[BEGIN SOURCE MATERIAL]

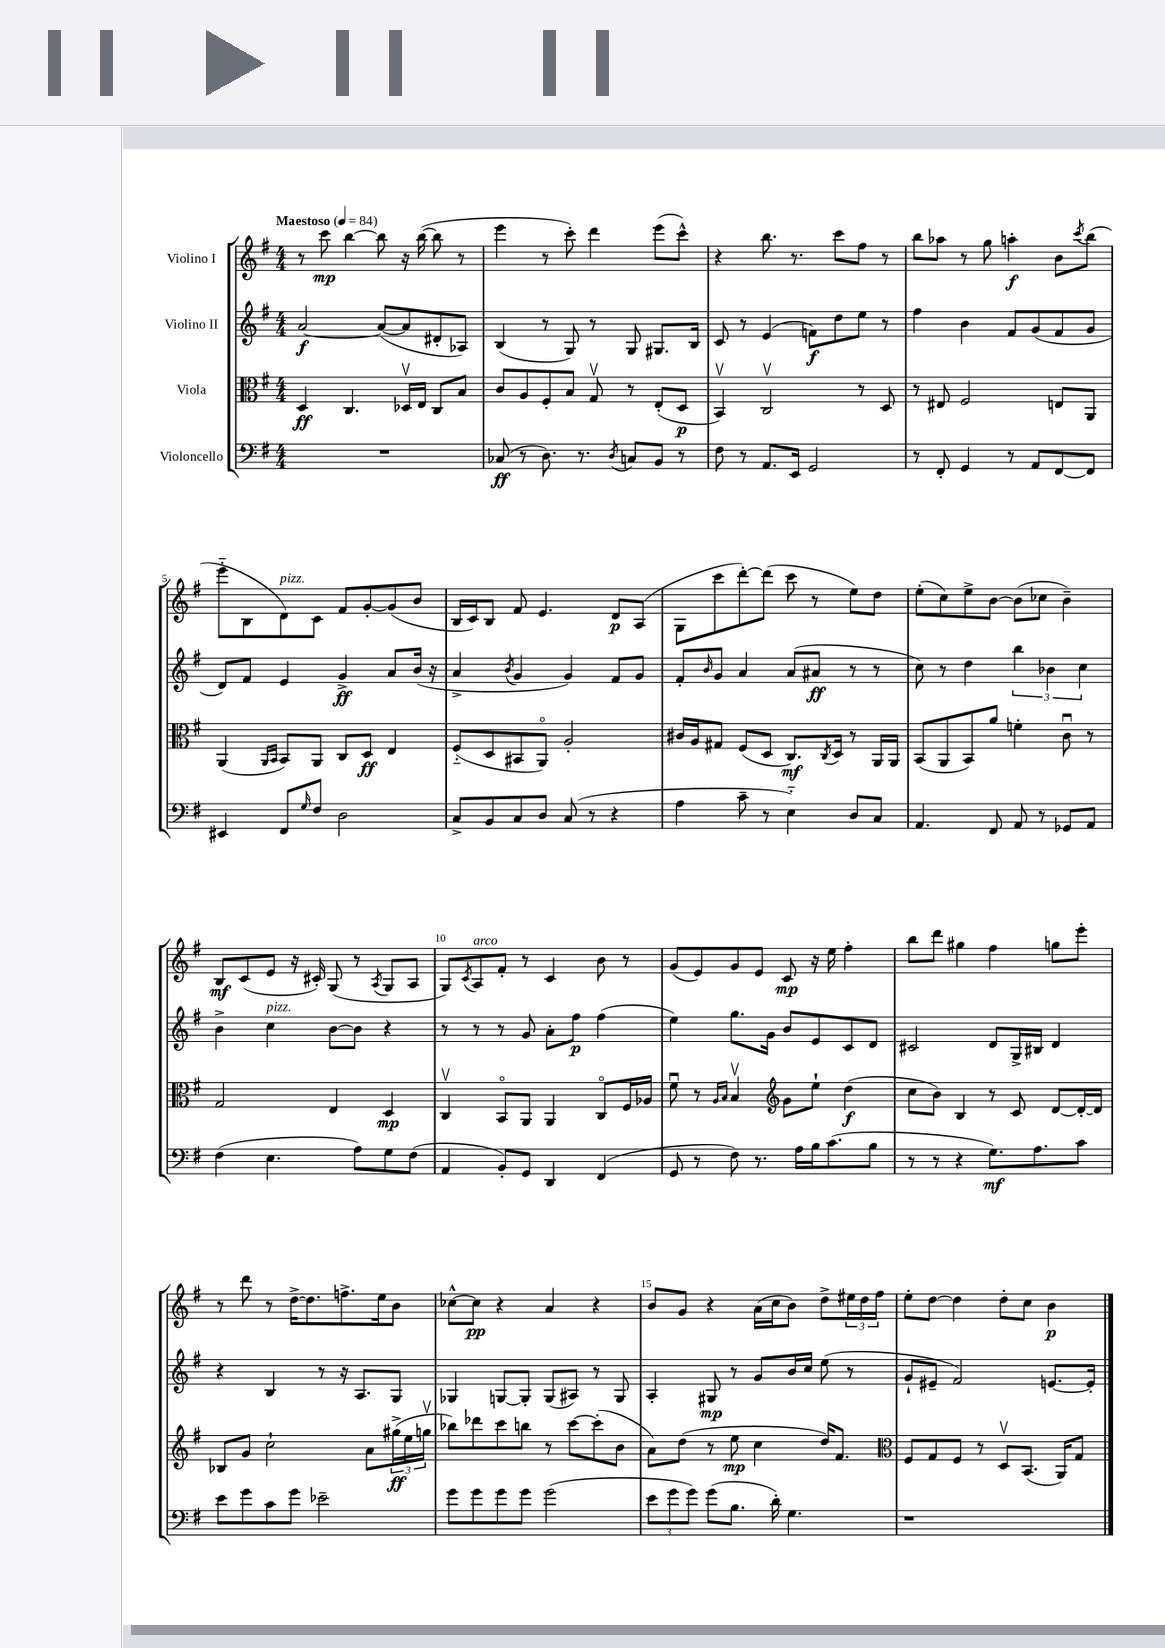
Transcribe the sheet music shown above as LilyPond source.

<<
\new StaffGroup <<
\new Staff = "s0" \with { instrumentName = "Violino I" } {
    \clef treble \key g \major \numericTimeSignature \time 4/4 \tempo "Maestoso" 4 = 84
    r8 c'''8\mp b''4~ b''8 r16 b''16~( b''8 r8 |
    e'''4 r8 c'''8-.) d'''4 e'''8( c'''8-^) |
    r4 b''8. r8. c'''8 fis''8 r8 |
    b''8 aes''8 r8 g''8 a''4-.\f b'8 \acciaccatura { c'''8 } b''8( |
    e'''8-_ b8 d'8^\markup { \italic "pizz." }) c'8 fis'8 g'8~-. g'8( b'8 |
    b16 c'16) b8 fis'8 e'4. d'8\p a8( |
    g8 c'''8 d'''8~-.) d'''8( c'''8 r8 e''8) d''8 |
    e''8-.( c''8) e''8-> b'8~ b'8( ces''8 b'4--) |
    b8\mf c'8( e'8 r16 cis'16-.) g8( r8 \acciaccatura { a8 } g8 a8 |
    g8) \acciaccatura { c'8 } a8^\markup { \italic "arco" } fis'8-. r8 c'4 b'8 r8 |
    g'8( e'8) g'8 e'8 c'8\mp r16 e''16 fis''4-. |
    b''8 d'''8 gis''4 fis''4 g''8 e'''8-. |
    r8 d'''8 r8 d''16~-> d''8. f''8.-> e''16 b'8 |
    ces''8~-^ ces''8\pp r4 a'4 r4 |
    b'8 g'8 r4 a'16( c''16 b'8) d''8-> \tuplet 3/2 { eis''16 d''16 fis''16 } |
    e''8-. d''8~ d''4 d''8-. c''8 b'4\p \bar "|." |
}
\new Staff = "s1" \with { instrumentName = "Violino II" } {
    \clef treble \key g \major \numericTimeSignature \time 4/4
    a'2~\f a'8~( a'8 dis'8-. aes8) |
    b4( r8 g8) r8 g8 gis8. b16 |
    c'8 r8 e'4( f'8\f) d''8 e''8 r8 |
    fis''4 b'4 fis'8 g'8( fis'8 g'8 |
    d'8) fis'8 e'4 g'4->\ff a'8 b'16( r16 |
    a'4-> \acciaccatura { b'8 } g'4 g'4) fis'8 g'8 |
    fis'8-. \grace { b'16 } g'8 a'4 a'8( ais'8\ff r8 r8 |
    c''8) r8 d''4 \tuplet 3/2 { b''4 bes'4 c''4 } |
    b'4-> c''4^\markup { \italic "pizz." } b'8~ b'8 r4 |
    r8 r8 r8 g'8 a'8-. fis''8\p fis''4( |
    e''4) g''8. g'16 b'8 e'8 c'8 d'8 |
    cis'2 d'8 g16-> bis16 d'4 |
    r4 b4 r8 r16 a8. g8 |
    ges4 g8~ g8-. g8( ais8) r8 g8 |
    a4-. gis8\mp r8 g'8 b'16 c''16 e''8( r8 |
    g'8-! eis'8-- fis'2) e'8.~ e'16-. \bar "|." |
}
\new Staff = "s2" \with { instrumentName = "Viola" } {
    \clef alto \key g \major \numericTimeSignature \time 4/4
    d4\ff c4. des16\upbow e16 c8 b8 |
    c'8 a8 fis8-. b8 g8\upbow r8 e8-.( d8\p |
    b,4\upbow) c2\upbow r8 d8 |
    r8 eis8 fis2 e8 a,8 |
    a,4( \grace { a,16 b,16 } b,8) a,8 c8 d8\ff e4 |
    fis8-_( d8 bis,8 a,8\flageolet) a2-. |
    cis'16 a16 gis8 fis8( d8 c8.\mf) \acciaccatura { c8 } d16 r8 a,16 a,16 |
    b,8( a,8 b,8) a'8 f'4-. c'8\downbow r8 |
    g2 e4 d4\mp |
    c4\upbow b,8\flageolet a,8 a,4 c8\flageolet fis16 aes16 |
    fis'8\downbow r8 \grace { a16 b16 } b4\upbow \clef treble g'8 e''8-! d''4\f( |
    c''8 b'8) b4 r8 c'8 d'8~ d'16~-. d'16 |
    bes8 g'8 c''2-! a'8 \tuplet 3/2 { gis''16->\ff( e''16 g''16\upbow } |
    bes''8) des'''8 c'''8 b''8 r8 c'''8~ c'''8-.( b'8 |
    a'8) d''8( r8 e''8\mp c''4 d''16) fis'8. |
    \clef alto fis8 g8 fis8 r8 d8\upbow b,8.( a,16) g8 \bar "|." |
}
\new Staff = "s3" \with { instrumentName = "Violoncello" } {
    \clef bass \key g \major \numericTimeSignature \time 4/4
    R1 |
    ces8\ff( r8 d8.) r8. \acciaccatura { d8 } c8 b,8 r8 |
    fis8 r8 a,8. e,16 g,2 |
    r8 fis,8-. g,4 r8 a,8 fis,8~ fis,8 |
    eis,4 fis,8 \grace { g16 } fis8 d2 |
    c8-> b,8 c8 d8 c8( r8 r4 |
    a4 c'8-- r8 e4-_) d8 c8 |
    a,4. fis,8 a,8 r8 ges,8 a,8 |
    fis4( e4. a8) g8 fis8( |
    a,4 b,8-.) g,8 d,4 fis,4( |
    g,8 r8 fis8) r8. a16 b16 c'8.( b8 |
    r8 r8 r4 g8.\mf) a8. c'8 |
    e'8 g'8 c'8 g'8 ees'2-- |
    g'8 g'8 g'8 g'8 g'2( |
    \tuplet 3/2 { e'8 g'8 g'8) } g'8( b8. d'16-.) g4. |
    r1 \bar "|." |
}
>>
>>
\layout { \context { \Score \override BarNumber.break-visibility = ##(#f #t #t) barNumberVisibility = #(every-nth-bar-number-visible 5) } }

[END SOURCE MATERIAL]

- TASK REQUIREMENTS -
Extract every line of the listing above that contains the string "pizz", treating uppercase and lowercase as different.

- WORKED ANSWER -
    e'''8-_ b8 d'8^\markup { \italic "pizz." }) c'8 fis'8 g'8~-. g'8( b'8 |
    b'4-> c''4^\markup { \italic "pizz." } b'8~ b'8 r4 |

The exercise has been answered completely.